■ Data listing
※
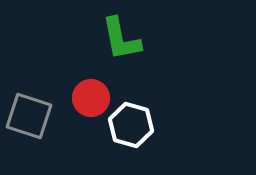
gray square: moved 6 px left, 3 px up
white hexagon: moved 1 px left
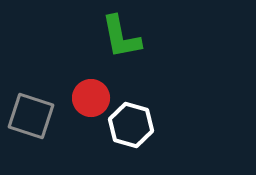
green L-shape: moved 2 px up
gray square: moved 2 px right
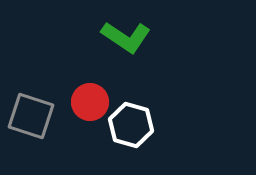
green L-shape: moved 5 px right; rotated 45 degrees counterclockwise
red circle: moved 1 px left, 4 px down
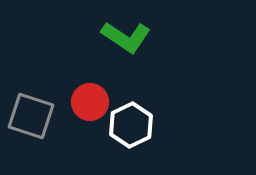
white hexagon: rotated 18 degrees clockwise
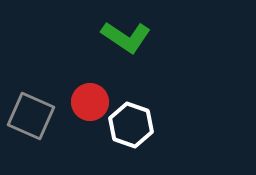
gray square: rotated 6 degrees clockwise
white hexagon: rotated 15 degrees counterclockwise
※
■ WHAT THE TASK REQUIRES
Please copy every line of the material above word for word, leaving the pictures out.

■ REPLY TO THE TASK
gray square: moved 6 px left, 3 px up
white hexagon: moved 1 px left
green L-shape: moved 2 px up
gray square: moved 2 px right
green L-shape: moved 5 px right; rotated 45 degrees counterclockwise
red circle: moved 1 px left, 4 px down
white hexagon: rotated 18 degrees clockwise
gray square: rotated 6 degrees clockwise
white hexagon: rotated 15 degrees counterclockwise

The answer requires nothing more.